From the line below that contains "The camera went 35" to the line that contains "The second view gained the blue", repeat every line exactly, both ends included, and nothing else.

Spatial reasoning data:
=== Begin Enclosure ===

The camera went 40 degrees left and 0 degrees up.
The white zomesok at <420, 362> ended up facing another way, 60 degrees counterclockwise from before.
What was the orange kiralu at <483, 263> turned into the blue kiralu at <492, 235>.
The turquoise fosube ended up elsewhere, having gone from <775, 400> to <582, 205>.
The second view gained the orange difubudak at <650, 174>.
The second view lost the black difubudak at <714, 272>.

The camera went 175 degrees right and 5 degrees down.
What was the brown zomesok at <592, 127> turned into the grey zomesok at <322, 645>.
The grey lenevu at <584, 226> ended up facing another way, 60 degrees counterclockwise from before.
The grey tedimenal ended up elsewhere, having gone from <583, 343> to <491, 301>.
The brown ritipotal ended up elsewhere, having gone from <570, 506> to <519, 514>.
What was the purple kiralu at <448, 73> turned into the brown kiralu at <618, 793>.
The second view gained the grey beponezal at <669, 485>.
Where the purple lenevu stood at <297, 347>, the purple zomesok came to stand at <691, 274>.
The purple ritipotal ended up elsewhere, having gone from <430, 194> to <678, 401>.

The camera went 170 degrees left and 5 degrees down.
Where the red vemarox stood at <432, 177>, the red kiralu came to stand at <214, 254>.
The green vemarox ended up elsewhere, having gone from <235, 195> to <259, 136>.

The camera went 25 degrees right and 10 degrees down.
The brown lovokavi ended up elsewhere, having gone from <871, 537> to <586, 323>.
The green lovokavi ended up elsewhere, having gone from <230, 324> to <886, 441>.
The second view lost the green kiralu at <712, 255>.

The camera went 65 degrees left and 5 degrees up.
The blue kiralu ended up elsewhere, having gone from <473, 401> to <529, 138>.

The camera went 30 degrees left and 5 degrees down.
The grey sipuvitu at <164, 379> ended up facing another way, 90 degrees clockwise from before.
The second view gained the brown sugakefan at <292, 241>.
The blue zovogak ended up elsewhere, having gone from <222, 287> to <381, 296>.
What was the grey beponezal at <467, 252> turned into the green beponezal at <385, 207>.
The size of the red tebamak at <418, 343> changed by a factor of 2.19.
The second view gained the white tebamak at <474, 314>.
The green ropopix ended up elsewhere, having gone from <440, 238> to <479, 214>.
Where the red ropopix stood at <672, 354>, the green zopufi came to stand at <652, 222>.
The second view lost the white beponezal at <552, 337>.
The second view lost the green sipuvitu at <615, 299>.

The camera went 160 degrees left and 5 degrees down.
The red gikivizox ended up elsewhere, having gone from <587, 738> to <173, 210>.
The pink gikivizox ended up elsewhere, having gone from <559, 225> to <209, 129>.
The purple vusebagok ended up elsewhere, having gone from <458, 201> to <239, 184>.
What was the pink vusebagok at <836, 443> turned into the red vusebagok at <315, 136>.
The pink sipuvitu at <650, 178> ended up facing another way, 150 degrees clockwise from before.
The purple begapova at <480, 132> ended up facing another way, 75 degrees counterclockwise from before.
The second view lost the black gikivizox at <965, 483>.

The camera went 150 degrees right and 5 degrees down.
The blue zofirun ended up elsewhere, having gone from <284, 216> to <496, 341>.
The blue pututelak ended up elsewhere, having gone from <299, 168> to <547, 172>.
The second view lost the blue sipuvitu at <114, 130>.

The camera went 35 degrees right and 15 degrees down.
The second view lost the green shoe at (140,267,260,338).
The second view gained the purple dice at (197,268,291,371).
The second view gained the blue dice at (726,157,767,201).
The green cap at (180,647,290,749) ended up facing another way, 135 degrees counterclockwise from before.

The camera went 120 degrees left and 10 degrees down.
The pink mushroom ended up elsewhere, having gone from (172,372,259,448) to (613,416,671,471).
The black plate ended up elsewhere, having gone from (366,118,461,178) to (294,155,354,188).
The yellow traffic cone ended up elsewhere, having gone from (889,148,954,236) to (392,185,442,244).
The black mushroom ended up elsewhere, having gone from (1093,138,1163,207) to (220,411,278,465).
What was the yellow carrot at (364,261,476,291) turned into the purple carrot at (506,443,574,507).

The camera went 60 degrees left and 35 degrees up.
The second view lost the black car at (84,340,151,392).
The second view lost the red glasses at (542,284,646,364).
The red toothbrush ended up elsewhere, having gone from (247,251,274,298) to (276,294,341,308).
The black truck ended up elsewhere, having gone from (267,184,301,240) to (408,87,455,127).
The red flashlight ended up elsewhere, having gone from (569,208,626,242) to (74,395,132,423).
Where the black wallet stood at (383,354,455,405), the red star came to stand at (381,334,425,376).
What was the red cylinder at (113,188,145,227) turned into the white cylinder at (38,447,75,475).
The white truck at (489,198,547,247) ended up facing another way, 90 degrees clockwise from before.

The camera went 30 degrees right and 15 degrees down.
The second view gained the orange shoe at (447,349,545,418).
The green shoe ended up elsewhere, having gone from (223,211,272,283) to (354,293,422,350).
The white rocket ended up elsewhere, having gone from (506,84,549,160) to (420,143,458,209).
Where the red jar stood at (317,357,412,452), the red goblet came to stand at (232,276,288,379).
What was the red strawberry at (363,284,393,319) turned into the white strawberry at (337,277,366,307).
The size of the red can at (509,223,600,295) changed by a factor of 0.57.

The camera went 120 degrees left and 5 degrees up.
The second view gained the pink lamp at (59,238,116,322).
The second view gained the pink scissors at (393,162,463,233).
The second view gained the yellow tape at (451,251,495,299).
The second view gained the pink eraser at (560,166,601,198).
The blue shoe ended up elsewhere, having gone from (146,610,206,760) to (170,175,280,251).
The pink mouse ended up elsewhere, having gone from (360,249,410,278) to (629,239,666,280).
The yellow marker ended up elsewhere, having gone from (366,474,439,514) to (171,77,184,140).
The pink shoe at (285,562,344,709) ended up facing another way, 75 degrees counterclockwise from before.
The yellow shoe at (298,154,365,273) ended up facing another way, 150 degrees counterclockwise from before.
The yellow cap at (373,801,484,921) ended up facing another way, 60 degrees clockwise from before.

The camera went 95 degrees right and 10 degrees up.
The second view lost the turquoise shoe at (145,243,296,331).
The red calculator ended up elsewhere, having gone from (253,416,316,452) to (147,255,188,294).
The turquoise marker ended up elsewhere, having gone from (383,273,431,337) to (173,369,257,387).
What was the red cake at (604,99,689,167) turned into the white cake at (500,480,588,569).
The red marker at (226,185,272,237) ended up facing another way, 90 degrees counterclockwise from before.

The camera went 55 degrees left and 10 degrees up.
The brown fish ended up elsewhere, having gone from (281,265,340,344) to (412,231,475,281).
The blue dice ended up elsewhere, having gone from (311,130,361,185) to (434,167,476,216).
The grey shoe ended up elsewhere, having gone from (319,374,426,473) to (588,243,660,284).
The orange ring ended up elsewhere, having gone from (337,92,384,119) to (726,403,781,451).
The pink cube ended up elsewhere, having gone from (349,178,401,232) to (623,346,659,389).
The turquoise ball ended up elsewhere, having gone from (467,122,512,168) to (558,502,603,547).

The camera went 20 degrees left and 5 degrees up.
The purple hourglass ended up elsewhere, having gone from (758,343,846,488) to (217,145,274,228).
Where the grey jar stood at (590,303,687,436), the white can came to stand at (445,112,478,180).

=== End Enclosure ===

- RESULT OF THIS EXERCISE
The camera went 35 degrees right and 15 degrees down.
The second view lost the green shoe at (140,267,260,338).
The second view gained the purple dice at (197,268,291,371).
The second view gained the blue dice at (726,157,767,201).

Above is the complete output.